## TASK
All of the records must come back exactly. Please repeat them in full.

=== DATA FOR THIS TASK ===

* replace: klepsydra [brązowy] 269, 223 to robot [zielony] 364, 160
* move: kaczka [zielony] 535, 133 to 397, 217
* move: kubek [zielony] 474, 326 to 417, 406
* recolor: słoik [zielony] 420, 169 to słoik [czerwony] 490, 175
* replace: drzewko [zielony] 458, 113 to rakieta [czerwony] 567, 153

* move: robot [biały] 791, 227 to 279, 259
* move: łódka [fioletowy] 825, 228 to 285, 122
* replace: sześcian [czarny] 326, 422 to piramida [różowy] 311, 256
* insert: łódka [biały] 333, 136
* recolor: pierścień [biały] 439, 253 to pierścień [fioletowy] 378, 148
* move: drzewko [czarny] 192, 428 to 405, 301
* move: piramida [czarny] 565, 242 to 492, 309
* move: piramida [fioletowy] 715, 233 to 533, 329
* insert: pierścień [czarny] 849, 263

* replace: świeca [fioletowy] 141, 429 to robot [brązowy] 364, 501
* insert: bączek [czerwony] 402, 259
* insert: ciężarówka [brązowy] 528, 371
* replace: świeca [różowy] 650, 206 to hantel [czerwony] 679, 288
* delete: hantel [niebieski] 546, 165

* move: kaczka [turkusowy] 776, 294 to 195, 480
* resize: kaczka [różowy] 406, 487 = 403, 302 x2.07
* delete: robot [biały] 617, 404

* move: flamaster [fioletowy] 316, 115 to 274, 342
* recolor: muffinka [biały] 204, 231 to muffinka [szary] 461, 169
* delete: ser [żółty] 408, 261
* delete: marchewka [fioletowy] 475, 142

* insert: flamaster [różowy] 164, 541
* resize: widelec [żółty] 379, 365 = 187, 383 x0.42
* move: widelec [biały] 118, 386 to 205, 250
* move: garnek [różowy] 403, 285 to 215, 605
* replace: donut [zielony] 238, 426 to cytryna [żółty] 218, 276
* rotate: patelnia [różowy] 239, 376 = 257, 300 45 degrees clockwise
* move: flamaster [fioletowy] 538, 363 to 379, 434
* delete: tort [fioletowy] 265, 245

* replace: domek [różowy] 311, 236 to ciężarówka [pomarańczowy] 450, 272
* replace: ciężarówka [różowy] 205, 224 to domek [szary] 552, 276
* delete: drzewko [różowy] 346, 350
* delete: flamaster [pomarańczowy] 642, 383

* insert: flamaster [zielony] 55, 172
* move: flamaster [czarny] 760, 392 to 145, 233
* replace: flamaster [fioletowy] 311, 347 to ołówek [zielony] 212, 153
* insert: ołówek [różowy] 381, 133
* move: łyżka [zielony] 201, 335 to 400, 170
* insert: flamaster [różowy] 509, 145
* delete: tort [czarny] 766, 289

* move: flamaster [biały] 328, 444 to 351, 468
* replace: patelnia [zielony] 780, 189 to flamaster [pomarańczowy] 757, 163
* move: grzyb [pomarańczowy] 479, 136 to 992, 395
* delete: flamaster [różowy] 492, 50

===

## RESULT OF THE TASK
* replace: klepsydra [brązowy] 269, 223 to robot [zielony] 364, 160
* move: kaczka [zielony] 535, 133 to 397, 217
* move: kubek [zielony] 474, 326 to 417, 406
* recolor: słoik [zielony] 420, 169 to słoik [czerwony] 490, 175
* replace: drzewko [zielony] 458, 113 to rakieta [czerwony] 567, 153

* move: robot [biały] 791, 227 to 279, 259
* move: łódka [fioletowy] 825, 228 to 285, 122
* replace: sześcian [czarny] 326, 422 to piramida [różowy] 311, 256
* insert: łódka [biały] 333, 136
* recolor: pierścień [biały] 439, 253 to pierścień [fioletowy] 378, 148
* move: drzewko [czarny] 192, 428 to 405, 301
* move: piramida [czarny] 565, 242 to 492, 309
* move: piramida [fioletowy] 715, 233 to 533, 329
* insert: pierścień [czarny] 849, 263

* replace: świeca [fioletowy] 141, 429 to robot [brązowy] 364, 501
* insert: bączek [czerwony] 402, 259
* insert: ciężarówka [brązowy] 528, 371
* replace: świeca [różowy] 650, 206 to hantel [czerwony] 679, 288
* delete: hantel [niebieski] 546, 165

* move: kaczka [turkusowy] 776, 294 to 195, 480
* resize: kaczka [różowy] 406, 487 = 403, 302 x2.07
* delete: robot [biały] 617, 404

* move: flamaster [fioletowy] 316, 115 to 274, 342
* recolor: muffinka [biały] 204, 231 to muffinka [szary] 461, 169
* delete: ser [żółty] 408, 261
* delete: marchewka [fioletowy] 475, 142

* insert: flamaster [różowy] 164, 541
* resize: widelec [żółty] 379, 365 = 187, 383 x0.42
* move: widelec [biały] 118, 386 to 205, 250
* move: garnek [różowy] 403, 285 to 215, 605
* replace: donut [zielony] 238, 426 to cytryna [żółty] 218, 276
* rotate: patelnia [różowy] 239, 376 = 257, 300 45 degrees clockwise
* move: flamaster [fioletowy] 538, 363 to 379, 434
* delete: tort [fioletowy] 265, 245

* replace: domek [różowy] 311, 236 to ciężarówka [pomarańczowy] 450, 272
* replace: ciężarówka [różowy] 205, 224 to domek [szary] 552, 276
* delete: drzewko [różowy] 346, 350
* delete: flamaster [pomarańczowy] 642, 383

* insert: flamaster [zielony] 55, 172
* move: flamaster [czarny] 760, 392 to 145, 233
* replace: flamaster [fioletowy] 311, 347 to ołówek [zielony] 212, 153
* insert: ołówek [różowy] 381, 133
* move: łyżka [zielony] 201, 335 to 400, 170
* insert: flamaster [różowy] 509, 145
* delete: tort [czarny] 766, 289

* move: flamaster [biały] 328, 444 to 351, 468
* replace: patelnia [zielony] 780, 189 to flamaster [pomarańczowy] 757, 163
* move: grzyb [pomarańczowy] 479, 136 to 992, 395
* delete: flamaster [różowy] 492, 50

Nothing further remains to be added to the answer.